What is needed: The expected output is every line below, reproduced exactly.

Dataset entries
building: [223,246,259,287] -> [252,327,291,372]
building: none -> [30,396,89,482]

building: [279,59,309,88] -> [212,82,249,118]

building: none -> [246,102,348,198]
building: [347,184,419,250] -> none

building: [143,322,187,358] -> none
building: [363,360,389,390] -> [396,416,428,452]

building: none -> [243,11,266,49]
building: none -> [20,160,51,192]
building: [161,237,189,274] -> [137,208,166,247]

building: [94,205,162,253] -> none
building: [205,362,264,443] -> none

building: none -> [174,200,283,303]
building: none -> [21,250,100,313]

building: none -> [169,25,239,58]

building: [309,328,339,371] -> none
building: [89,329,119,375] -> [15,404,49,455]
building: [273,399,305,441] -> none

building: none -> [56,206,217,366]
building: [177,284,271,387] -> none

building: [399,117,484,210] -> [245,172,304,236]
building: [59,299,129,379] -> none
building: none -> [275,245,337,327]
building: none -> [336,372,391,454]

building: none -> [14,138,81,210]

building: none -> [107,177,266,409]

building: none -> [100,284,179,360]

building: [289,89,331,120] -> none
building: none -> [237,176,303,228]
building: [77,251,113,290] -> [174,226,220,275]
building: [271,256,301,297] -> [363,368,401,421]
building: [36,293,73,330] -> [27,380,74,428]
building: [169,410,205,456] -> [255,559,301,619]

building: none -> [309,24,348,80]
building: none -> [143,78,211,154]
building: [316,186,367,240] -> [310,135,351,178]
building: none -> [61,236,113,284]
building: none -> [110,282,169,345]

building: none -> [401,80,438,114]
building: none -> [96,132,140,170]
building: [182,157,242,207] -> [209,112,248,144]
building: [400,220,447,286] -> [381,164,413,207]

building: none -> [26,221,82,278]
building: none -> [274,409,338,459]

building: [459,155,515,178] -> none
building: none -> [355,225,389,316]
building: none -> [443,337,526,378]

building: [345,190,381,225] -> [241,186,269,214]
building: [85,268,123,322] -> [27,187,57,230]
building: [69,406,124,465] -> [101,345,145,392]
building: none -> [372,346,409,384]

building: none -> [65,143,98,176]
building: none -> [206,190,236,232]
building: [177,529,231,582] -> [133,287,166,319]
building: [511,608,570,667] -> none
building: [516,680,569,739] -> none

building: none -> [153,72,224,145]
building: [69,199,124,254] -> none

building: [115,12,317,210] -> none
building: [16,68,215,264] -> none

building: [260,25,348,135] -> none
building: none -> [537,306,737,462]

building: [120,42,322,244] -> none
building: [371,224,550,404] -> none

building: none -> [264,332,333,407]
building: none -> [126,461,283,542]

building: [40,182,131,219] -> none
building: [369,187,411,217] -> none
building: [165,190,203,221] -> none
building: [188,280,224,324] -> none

Written reply:
building: [223,246,259,287] -> [252,327,291,372]
building: none -> [30,396,89,482]

building: [279,59,309,88] -> [212,82,249,118]

building: none -> [246,102,348,198]
building: [347,184,419,250] -> none

building: [143,322,187,358] -> none
building: [363,360,389,390] -> [396,416,428,452]

building: none -> [243,11,266,49]
building: none -> [20,160,51,192]
building: [161,237,189,274] -> [137,208,166,247]

building: [94,205,162,253] -> none
building: [205,362,264,443] -> none

building: none -> [174,200,283,303]
building: none -> [21,250,100,313]

building: none -> [169,25,239,58]

building: [309,328,339,371] -> none
building: [89,329,119,375] -> [15,404,49,455]
building: [273,399,305,441] -> none

building: none -> [56,206,217,366]
building: [177,284,271,387] -> none

building: [399,117,484,210] -> [245,172,304,236]
building: [59,299,129,379] -> none
building: none -> [275,245,337,327]
building: none -> [336,372,391,454]

building: none -> [14,138,81,210]

building: none -> [107,177,266,409]

building: none -> [100,284,179,360]

building: [289,89,331,120] -> none
building: none -> [237,176,303,228]
building: [77,251,113,290] -> [174,226,220,275]
building: [271,256,301,297] -> [363,368,401,421]
building: [36,293,73,330] -> [27,380,74,428]
building: [169,410,205,456] -> [255,559,301,619]

building: none -> [309,24,348,80]
building: none -> [143,78,211,154]
building: [316,186,367,240] -> [310,135,351,178]
building: none -> [61,236,113,284]
building: none -> [110,282,169,345]

building: none -> [401,80,438,114]
building: none -> [96,132,140,170]
building: [182,157,242,207] -> [209,112,248,144]
building: [400,220,447,286] -> [381,164,413,207]

building: none -> [26,221,82,278]
building: none -> [274,409,338,459]

building: [459,155,515,178] -> none
building: none -> [355,225,389,316]
building: none -> [443,337,526,378]

building: [345,190,381,225] -> [241,186,269,214]
building: [85,268,123,322] -> [27,187,57,230]
building: [69,406,124,465] -> [101,345,145,392]
building: none -> [372,346,409,384]

building: none -> [65,143,98,176]
building: none -> [206,190,236,232]
building: [177,529,231,582] -> [133,287,166,319]
building: [511,608,570,667] -> none
building: [516,680,569,739] -> none

building: none -> [153,72,224,145]
building: [69,199,124,254] -> none

building: [115,12,317,210] -> none
building: [16,68,215,264] -> none

building: [260,25,348,135] -> none
building: none -> [537,306,737,462]

building: [120,42,322,244] -> none
building: [371,224,550,404] -> none

building: none -> [264,332,333,407]
building: none -> [126,461,283,542]

building: [40,182,131,219] -> none
building: [369,187,411,217] -> none
building: [165,190,203,221] -> none
building: [188,280,224,324] -> none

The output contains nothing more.